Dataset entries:
——

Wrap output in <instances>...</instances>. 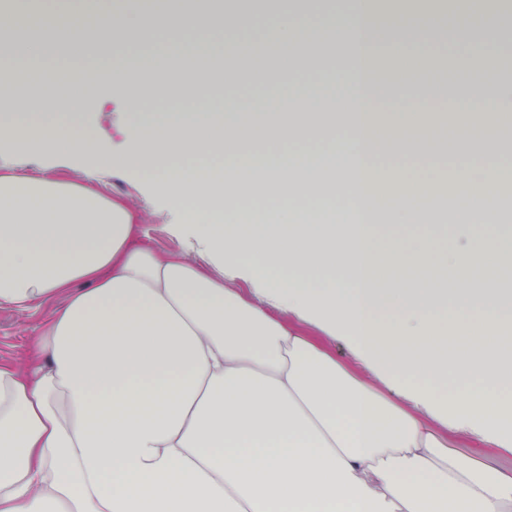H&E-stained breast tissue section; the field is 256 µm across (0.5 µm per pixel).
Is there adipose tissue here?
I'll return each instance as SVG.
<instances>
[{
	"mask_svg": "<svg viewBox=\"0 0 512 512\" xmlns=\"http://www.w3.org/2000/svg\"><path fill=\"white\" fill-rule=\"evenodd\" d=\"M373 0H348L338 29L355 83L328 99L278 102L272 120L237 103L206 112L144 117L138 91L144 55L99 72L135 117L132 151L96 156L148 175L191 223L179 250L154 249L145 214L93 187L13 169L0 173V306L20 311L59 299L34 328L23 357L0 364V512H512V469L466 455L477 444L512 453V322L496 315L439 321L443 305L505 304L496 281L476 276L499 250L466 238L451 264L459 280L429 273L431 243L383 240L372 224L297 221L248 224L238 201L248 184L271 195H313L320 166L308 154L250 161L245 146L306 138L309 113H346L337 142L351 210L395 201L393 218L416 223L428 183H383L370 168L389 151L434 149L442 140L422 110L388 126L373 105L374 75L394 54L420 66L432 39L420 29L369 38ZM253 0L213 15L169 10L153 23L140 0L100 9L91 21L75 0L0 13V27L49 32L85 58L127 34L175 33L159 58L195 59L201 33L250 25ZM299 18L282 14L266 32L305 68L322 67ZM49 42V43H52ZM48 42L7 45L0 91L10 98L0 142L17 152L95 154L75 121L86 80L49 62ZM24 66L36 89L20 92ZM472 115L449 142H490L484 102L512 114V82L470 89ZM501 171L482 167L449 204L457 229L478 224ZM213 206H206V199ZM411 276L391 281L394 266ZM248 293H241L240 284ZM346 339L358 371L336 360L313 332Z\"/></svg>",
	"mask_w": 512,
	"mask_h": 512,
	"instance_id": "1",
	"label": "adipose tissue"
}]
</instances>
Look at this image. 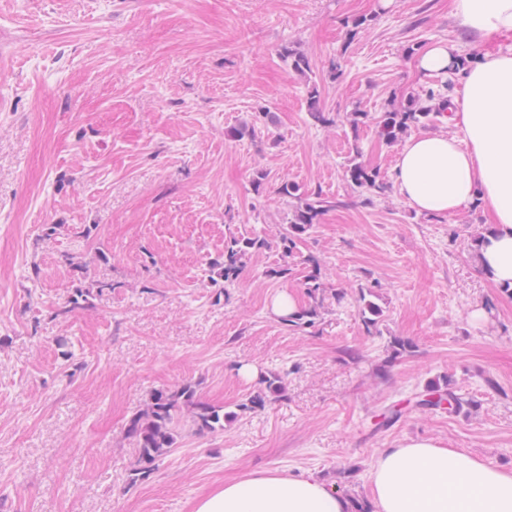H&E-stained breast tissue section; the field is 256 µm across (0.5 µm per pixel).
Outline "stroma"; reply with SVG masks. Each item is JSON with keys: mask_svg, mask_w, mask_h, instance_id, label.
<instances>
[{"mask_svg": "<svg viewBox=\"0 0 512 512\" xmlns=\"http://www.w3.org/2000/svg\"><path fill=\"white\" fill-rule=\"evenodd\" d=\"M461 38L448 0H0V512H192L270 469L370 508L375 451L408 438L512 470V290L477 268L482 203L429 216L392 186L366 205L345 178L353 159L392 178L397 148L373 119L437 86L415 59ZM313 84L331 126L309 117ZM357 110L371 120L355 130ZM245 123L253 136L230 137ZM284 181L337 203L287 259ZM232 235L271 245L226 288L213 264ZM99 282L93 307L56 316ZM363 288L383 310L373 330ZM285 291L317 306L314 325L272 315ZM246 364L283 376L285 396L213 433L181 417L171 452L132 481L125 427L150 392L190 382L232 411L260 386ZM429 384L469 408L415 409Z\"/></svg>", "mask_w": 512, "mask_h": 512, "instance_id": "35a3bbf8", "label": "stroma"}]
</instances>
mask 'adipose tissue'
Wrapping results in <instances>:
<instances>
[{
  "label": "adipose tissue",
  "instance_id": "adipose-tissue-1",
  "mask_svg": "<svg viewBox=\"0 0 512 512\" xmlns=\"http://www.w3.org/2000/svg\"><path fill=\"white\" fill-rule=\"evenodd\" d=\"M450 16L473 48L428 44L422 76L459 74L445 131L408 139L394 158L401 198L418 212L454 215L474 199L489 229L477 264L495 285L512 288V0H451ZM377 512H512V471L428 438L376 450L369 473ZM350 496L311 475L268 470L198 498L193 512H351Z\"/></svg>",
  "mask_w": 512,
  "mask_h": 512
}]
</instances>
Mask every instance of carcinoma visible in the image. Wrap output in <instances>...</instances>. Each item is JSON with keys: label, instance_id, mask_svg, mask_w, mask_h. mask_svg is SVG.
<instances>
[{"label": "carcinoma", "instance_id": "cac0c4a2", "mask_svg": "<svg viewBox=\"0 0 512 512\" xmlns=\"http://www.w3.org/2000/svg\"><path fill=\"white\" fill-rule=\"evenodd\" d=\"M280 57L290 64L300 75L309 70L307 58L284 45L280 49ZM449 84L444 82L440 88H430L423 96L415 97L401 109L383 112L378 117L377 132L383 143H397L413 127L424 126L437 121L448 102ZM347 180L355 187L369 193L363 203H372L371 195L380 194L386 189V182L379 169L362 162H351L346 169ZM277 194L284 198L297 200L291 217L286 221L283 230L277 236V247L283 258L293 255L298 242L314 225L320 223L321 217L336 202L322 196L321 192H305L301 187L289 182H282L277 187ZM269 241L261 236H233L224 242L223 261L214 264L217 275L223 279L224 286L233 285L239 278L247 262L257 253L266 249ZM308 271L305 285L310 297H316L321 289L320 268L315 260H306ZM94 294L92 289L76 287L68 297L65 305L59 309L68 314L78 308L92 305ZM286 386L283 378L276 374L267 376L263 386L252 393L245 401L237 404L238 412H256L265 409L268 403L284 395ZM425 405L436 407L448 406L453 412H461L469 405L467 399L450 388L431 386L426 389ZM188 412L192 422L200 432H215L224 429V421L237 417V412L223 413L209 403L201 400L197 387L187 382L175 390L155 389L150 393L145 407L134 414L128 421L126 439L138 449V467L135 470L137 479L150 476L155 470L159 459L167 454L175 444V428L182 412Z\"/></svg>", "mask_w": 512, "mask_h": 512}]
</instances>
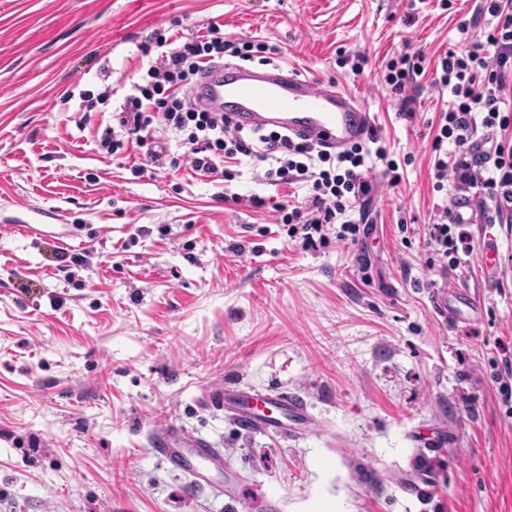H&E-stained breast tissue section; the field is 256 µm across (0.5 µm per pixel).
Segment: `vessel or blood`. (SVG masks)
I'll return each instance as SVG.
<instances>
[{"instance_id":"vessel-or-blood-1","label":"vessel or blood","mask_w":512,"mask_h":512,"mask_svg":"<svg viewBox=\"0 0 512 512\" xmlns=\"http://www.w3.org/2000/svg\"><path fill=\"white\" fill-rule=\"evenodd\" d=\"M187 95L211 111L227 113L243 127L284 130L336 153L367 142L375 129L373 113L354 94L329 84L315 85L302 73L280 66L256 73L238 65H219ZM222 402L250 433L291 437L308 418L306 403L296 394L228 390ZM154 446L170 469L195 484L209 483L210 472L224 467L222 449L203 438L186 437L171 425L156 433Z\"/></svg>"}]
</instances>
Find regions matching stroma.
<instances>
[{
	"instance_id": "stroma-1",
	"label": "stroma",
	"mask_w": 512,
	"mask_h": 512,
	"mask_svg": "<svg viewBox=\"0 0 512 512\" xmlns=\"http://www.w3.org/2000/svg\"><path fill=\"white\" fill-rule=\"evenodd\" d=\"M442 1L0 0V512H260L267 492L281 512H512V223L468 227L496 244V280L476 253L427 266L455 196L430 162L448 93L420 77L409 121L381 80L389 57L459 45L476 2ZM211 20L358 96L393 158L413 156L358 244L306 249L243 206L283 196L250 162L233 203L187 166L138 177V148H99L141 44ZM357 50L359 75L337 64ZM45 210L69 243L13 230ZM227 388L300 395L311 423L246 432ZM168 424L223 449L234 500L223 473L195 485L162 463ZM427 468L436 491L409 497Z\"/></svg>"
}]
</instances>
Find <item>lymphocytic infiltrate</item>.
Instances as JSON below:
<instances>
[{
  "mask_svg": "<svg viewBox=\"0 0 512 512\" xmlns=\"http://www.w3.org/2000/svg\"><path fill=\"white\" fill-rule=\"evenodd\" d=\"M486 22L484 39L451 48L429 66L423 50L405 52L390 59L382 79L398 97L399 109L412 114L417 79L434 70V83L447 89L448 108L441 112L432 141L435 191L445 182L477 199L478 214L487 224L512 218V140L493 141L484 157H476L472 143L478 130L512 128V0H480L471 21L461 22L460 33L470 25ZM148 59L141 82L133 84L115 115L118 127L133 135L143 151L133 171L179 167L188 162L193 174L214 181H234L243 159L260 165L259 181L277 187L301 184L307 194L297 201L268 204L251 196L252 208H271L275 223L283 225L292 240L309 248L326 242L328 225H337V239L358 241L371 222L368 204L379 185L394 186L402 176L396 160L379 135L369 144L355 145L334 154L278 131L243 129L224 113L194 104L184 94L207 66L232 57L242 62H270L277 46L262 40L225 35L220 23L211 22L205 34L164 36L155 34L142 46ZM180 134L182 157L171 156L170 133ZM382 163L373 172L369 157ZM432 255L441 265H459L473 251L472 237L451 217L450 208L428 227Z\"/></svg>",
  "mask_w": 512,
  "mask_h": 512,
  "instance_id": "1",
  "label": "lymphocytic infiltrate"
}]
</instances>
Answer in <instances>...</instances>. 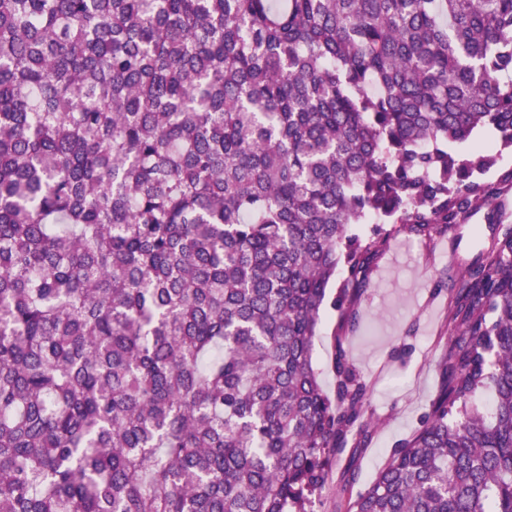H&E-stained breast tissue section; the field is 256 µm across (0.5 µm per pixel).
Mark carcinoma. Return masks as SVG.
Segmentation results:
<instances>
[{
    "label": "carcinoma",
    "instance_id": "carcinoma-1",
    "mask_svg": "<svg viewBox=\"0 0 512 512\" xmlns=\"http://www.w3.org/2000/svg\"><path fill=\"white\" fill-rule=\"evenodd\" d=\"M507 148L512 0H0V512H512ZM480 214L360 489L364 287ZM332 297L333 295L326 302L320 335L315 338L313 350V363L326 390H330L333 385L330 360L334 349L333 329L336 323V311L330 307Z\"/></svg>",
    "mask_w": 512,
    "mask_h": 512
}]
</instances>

——

__AIM OF THE TASK__
Find and copy each line above that includes the string "keys".

__CORRECT OUTPUT__
Outline "stroma"; reply with SVG masks. Each item is JSON with keys: mask_svg, mask_w, mask_h, instance_id, label.
Mask every instance of carcinoma visible in the image. Wrap output in <instances>...</instances>. Each item is JSON with keys: label, instance_id, mask_svg, mask_w, mask_h. mask_svg is SVG.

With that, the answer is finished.